### [Your task]
From the entries below, copy exactly the lines from the one that contains "gray star: moved" through the one that contains "gray cross: rotated", both included, and only those.

### Information shown

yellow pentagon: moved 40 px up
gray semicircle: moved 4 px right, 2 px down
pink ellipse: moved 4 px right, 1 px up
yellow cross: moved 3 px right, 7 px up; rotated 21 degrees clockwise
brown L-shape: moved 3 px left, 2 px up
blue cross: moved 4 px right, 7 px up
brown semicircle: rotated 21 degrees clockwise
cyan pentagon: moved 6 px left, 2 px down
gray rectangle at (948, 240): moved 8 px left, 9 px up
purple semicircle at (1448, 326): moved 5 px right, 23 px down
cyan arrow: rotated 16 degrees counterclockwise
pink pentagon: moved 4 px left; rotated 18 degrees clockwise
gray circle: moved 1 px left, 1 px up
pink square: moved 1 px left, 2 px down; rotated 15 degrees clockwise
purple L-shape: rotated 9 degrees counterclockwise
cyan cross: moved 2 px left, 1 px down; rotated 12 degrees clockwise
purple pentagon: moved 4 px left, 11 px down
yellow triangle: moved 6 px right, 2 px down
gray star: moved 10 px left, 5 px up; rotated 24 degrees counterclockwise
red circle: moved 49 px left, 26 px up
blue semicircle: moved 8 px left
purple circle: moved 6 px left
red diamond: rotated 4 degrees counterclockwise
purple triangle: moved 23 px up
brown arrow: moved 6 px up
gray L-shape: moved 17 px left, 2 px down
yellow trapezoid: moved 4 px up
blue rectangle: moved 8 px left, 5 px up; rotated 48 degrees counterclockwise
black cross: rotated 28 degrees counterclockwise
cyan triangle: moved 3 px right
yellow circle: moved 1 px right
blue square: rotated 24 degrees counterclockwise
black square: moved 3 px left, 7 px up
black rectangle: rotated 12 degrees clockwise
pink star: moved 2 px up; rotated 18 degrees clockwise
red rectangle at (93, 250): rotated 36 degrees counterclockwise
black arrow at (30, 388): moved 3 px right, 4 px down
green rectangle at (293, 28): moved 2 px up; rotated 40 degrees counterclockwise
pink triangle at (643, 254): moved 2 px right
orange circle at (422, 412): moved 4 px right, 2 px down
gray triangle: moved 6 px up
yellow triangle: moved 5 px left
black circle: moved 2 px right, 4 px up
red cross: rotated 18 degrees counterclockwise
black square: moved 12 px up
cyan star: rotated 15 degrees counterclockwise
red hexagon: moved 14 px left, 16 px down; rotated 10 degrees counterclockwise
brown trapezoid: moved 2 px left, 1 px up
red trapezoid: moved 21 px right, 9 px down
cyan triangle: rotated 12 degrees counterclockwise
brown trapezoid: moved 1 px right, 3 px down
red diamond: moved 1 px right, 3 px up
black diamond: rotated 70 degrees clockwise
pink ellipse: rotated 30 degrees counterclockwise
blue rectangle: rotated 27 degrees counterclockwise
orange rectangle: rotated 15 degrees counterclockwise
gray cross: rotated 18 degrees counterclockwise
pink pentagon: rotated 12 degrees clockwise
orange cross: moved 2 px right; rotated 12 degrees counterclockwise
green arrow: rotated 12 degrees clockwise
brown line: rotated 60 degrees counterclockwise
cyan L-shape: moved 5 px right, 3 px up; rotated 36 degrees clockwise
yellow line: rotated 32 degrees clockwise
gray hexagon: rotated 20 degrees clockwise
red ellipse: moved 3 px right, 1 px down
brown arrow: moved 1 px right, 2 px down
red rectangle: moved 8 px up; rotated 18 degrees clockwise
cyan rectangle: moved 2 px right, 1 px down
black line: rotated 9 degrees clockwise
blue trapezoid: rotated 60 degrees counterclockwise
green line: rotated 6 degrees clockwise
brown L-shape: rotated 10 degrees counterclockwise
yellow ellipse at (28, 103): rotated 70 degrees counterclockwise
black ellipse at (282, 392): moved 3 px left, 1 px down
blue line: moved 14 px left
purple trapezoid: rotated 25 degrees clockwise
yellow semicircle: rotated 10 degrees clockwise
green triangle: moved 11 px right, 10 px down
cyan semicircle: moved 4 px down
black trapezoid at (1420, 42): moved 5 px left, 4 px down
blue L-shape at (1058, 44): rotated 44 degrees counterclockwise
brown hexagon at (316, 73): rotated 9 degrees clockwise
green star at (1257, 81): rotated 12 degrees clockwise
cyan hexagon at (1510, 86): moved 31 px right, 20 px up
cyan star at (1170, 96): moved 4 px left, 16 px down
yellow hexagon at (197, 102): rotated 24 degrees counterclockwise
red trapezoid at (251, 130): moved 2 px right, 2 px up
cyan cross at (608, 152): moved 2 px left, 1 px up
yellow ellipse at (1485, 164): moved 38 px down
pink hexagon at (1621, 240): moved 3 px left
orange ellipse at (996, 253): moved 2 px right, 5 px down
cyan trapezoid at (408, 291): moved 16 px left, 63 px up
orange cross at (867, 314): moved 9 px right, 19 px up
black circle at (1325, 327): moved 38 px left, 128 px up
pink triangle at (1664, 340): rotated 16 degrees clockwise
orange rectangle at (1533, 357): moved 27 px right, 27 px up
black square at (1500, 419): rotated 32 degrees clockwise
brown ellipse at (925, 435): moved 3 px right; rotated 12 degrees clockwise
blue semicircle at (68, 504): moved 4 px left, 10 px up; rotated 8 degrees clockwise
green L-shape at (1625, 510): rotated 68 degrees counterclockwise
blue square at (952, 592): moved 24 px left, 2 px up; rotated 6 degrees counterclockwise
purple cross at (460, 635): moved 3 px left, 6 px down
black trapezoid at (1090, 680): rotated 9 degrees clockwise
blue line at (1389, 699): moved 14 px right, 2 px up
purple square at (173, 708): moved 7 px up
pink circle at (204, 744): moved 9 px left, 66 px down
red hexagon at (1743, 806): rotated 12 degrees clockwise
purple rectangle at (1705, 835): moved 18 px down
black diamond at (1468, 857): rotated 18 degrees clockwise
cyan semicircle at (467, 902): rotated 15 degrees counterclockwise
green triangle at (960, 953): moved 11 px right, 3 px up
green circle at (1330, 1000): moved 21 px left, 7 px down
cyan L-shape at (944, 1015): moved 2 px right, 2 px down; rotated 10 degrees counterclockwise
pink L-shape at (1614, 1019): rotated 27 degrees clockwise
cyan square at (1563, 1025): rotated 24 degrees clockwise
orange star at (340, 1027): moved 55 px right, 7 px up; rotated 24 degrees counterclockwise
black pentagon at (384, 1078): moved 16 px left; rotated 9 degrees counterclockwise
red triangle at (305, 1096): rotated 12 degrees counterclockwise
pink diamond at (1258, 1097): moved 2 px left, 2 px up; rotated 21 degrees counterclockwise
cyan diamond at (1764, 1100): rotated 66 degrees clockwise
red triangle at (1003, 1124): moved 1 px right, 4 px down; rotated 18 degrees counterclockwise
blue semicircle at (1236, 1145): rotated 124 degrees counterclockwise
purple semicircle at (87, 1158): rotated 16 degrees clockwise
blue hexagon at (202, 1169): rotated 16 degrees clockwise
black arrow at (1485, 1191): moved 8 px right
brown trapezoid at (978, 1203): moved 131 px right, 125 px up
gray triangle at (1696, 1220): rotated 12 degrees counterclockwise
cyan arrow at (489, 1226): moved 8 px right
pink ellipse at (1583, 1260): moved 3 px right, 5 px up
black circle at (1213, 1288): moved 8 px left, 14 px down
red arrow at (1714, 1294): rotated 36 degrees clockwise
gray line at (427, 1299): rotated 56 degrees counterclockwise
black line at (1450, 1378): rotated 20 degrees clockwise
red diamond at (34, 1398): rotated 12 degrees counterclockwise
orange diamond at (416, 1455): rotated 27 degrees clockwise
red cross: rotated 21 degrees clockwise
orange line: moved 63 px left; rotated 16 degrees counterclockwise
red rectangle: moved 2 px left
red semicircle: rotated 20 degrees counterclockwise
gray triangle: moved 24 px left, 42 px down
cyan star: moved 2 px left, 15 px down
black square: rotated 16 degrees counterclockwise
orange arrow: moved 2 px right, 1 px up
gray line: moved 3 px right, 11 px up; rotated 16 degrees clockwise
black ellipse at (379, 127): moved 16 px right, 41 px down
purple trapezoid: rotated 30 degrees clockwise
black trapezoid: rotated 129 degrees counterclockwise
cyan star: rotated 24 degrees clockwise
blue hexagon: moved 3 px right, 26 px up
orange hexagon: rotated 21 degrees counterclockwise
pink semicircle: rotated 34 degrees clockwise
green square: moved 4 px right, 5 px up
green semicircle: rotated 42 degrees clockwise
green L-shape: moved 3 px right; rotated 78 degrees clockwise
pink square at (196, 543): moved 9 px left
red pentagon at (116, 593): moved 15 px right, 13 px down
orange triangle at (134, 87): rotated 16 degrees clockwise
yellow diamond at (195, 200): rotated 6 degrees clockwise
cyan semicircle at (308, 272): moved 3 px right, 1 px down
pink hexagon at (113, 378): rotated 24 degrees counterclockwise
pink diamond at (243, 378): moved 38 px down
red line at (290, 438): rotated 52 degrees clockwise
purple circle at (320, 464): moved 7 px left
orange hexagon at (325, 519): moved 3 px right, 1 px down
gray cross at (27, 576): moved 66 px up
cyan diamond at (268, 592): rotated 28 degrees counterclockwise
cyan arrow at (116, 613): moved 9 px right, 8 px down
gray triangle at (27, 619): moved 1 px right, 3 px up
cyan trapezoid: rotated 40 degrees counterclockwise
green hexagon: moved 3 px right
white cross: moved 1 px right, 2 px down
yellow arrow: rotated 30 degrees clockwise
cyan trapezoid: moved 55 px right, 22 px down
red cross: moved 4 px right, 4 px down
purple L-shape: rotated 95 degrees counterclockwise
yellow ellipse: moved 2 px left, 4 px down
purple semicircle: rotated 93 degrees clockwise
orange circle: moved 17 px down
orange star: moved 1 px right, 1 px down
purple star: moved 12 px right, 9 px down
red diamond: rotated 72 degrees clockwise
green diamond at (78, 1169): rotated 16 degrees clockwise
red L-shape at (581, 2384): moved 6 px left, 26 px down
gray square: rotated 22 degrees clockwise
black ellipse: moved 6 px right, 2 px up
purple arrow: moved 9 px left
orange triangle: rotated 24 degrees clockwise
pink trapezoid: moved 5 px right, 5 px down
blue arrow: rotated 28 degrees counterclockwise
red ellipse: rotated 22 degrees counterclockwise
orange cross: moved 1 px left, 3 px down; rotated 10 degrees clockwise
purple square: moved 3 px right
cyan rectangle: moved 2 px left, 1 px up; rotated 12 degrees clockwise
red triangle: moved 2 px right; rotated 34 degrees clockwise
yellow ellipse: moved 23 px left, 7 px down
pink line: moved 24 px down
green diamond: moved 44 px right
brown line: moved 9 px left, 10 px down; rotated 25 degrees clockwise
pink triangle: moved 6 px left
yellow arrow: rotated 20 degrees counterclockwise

######

### [Completed task]
gray star: moved 10 px left, 5 px up; rotated 24 degrees counterclockwise
red circle: moved 49 px left, 26 px up
blue semicircle: moved 8 px left
purple circle: moved 6 px left
red diamond: rotated 4 degrees counterclockwise
purple triangle: moved 23 px up
brown arrow: moved 6 px up
gray L-shape: moved 17 px left, 2 px down
yellow trapezoid: moved 4 px up
blue rectangle: moved 8 px left, 5 px up; rotated 48 degrees counterclockwise
black cross: rotated 28 degrees counterclockwise
cyan triangle: moved 3 px right
yellow circle: moved 1 px right
blue square: rotated 24 degrees counterclockwise
black square: moved 3 px left, 7 px up
black rectangle: rotated 12 degrees clockwise
pink star: moved 2 px up; rotated 18 degrees clockwise
red rectangle at (93, 250): rotated 36 degrees counterclockwise
black arrow at (30, 388): moved 3 px right, 4 px down
green rectangle at (293, 28): moved 2 px up; rotated 40 degrees counterclockwise
pink triangle at (643, 254): moved 2 px right
orange circle at (422, 412): moved 4 px right, 2 px down
gray triangle: moved 6 px up
yellow triangle: moved 5 px left
black circle: moved 2 px right, 4 px up
red cross: rotated 18 degrees counterclockwise
black square: moved 12 px up
cyan star: rotated 15 degrees counterclockwise
red hexagon: moved 14 px left, 16 px down; rotated 10 degrees counterclockwise
brown trapezoid: moved 2 px left, 1 px up
red trapezoid: moved 21 px right, 9 px down
cyan triangle: rotated 12 degrees counterclockwise
brown trapezoid: moved 1 px right, 3 px down
red diamond: moved 1 px right, 3 px up
black diamond: rotated 70 degrees clockwise
pink ellipse: rotated 30 degrees counterclockwise
blue rectangle: rotated 27 degrees counterclockwise
orange rectangle: rotated 15 degrees counterclockwise
gray cross: rotated 18 degrees counterclockwise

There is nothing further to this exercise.